• _TASK TO COMPLETE_
Copy out the data in full and exactly, passing over the pictures.

• _GIVEN MATERIAL_
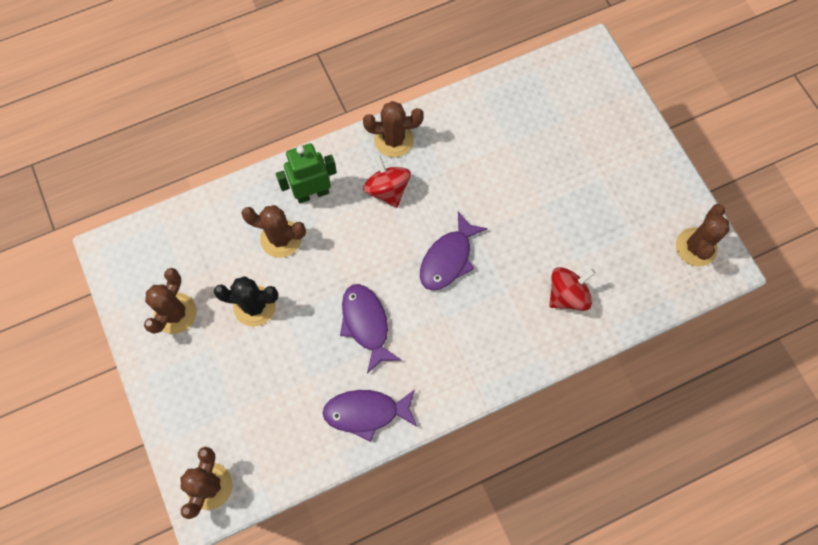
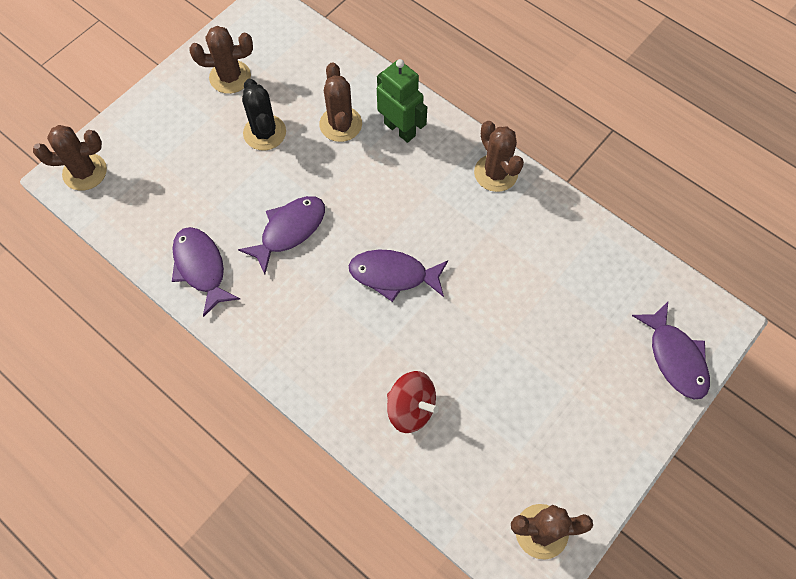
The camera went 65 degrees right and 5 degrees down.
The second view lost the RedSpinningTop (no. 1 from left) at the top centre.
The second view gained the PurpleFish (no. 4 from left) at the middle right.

• _SOLUTION FOR THIS TASK_
The camera went 65 degrees right and 5 degrees down.
The second view lost the RedSpinningTop (no. 1 from left) at the top centre.
The second view gained the PurpleFish (no. 4 from left) at the middle right.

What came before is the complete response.